_Your assignment_
Leave out the images and output the records word for word.
*** Dataset entries ***
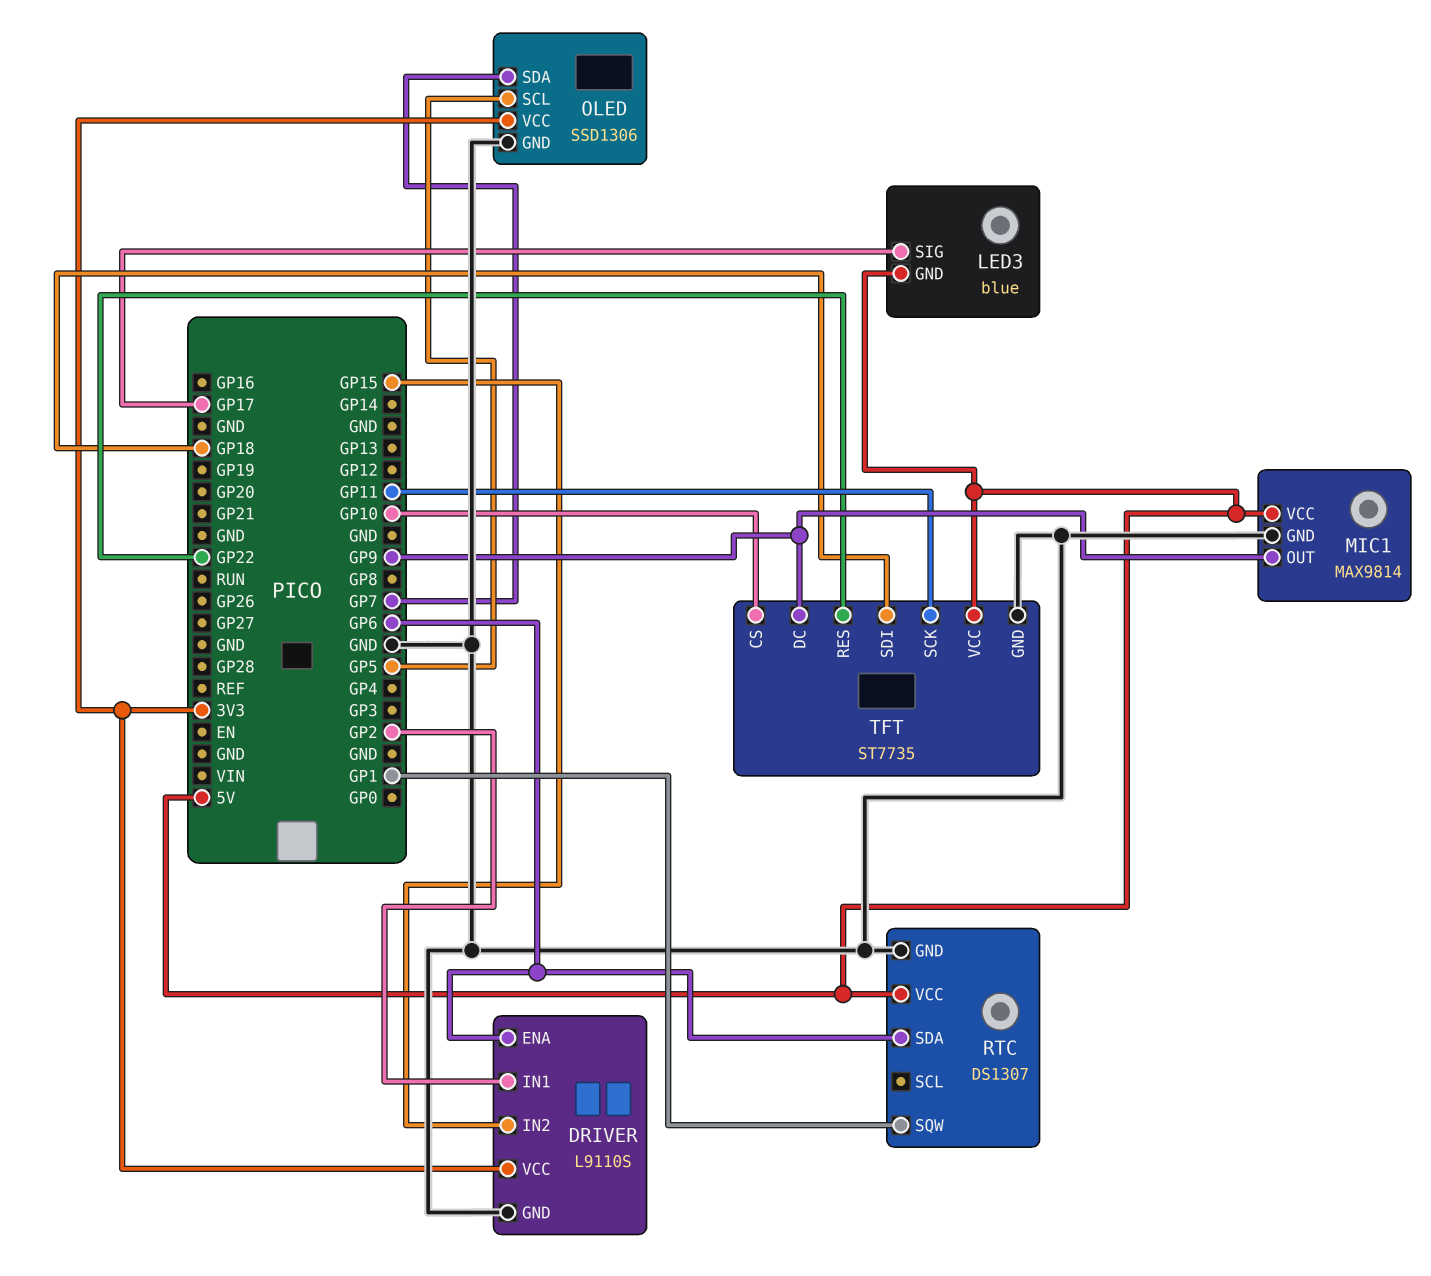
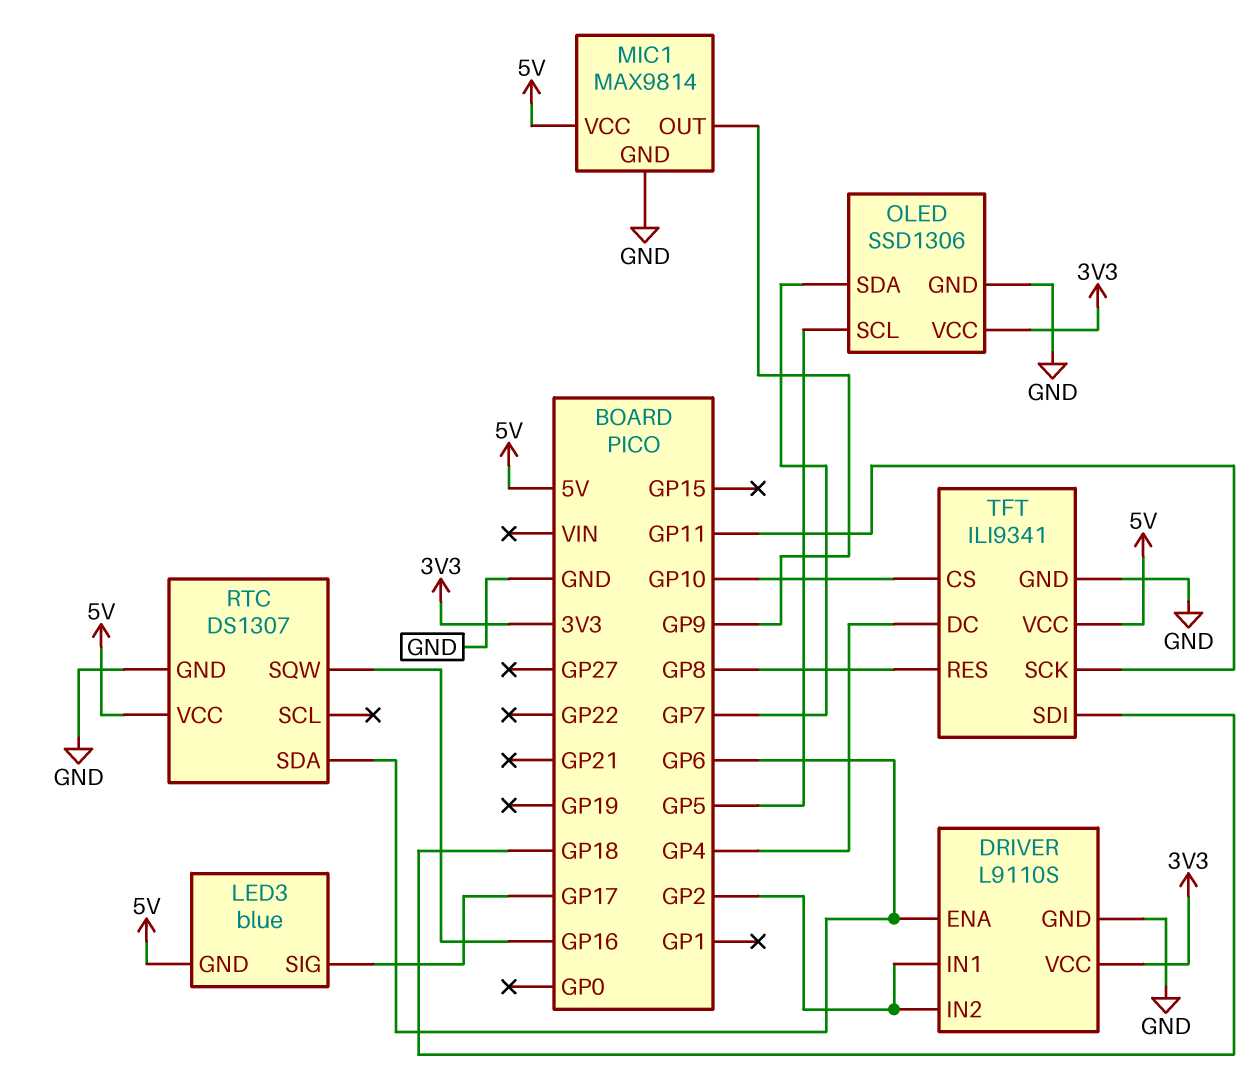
DRIVER pin IN2: GP15 -> GP2
RTC pin SQW: GP1 -> GP16
TFT: ST7735 -> ILI9341
TFT pin DC: GP9 -> GP4
TFT pin RES: GP22 -> GP8

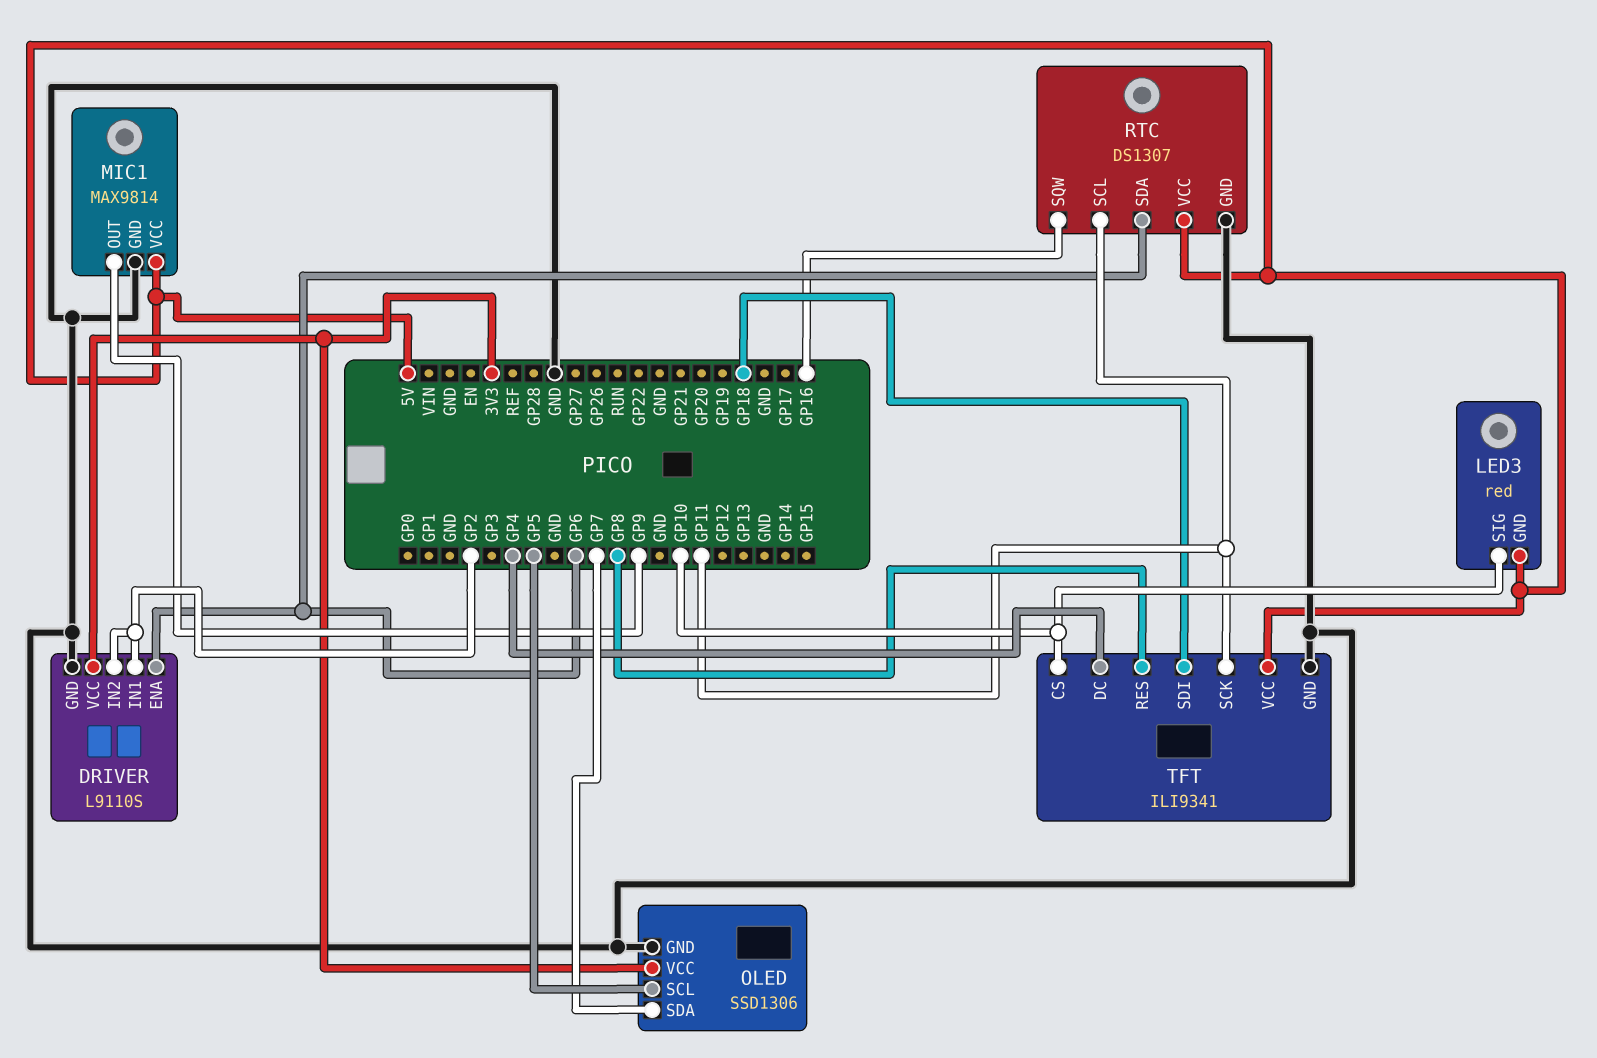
LED3: blue -> red
LED3 pin SIG: GP17 -> GP10
RTC pin SCL: none -> GP11

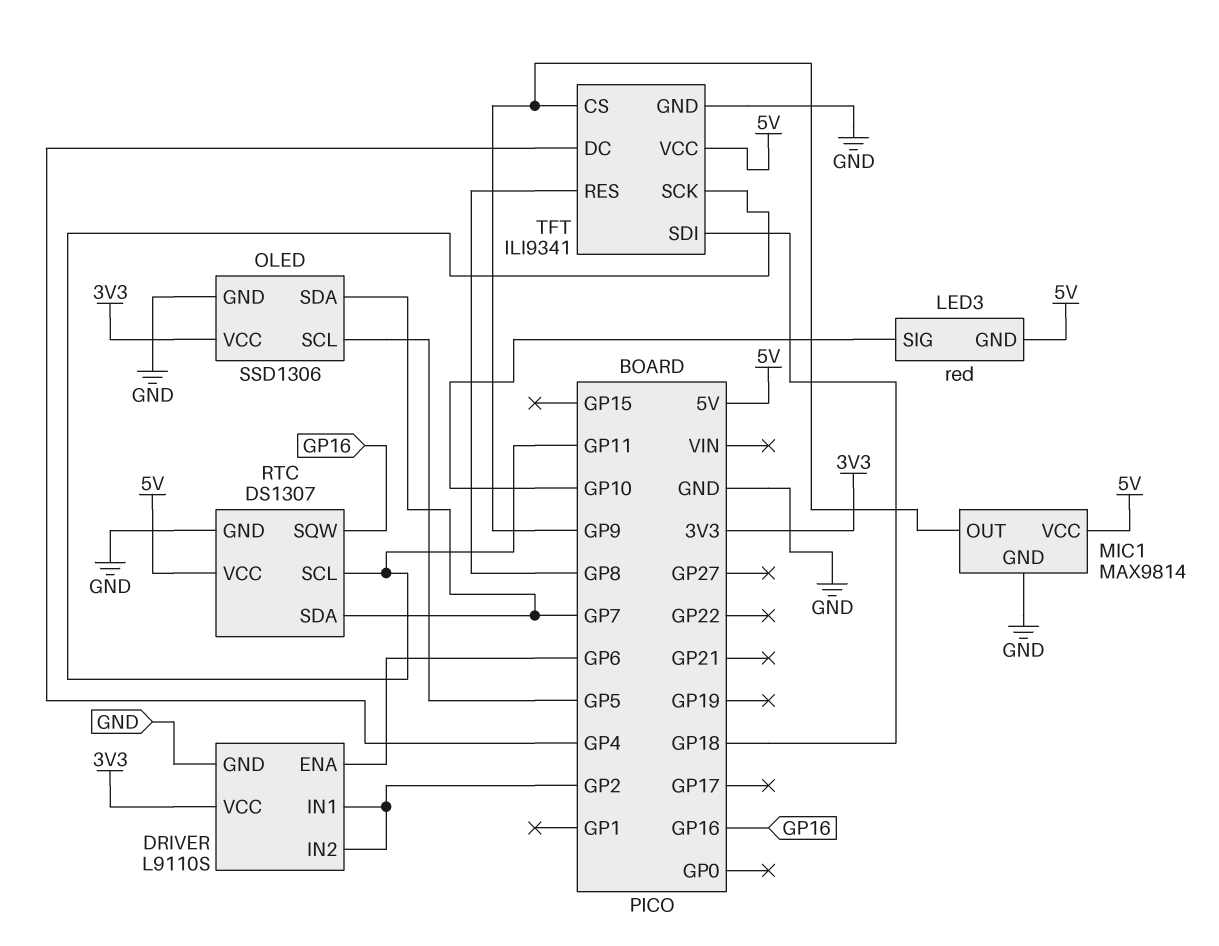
RTC pin SDA: GP6 -> GP7
TFT pin CS: GP10 -> GP9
*** End of Dataset entries ***
_Response area_
DRIVER pin IN2: GP15 -> GP2
RTC pin SQW: GP1 -> GP16
TFT: ST7735 -> ILI9341
TFT pin DC: GP9 -> GP4
TFT pin RES: GP22 -> GP8

LED3: blue -> red
LED3 pin SIG: GP17 -> GP10
RTC pin SCL: none -> GP11

RTC pin SDA: GP6 -> GP7
TFT pin CS: GP10 -> GP9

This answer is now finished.